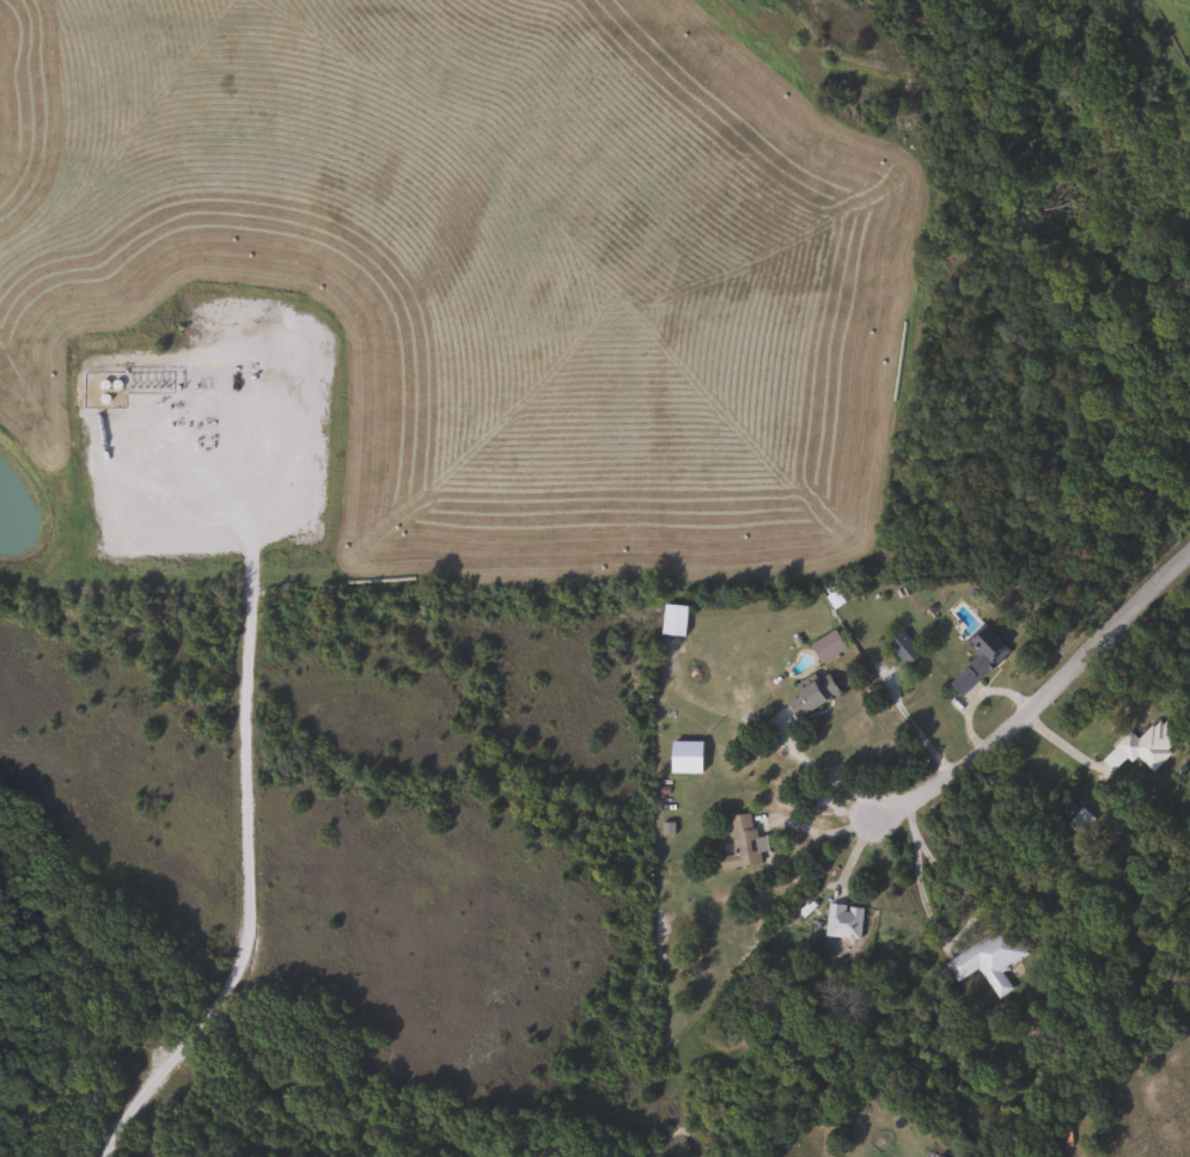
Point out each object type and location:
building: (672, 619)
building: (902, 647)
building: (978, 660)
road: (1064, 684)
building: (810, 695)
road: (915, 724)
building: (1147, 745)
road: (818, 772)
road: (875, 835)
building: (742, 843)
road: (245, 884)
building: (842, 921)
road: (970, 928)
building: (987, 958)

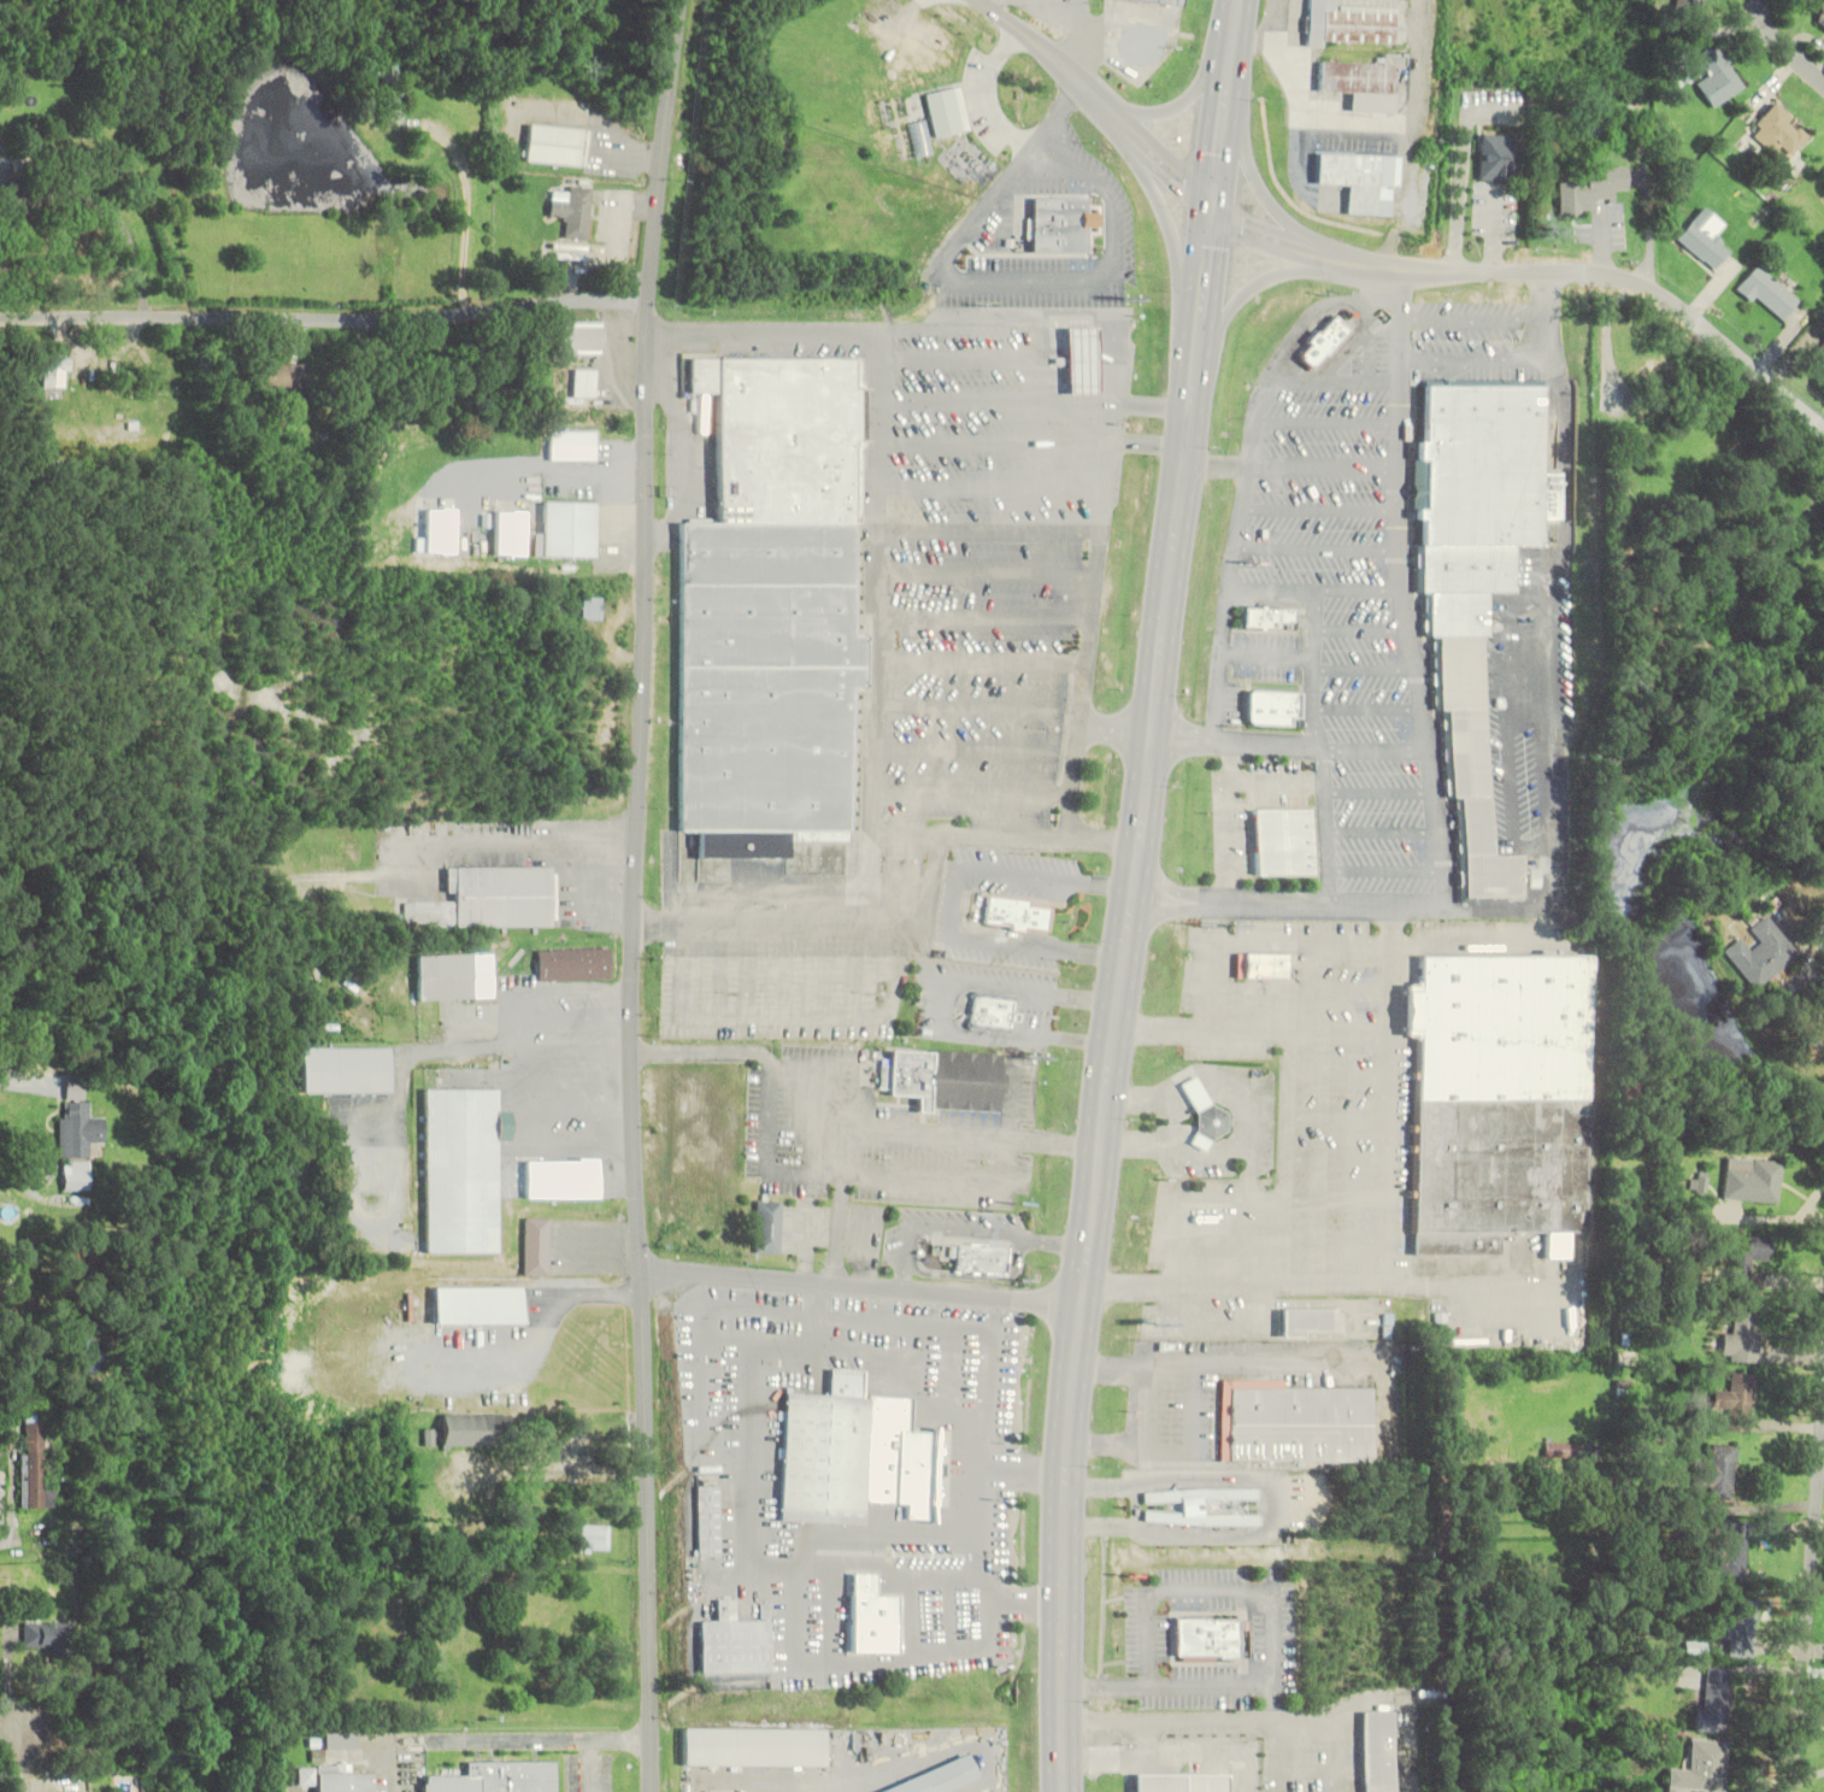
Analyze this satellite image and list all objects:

**Exercise instructions:** A verbatim copy of the material, pictures excluded, is what must be produced.

**Reply:**
Point out each object type and location:
building: (672, 619)
building: (902, 647)
building: (978, 660)
road: (1064, 684)
building: (810, 695)
road: (915, 724)
building: (1147, 745)
road: (818, 772)
road: (875, 835)
building: (742, 843)
road: (245, 884)
building: (842, 921)
road: (970, 928)
building: (987, 958)

Analyze this satellite image and list all objects:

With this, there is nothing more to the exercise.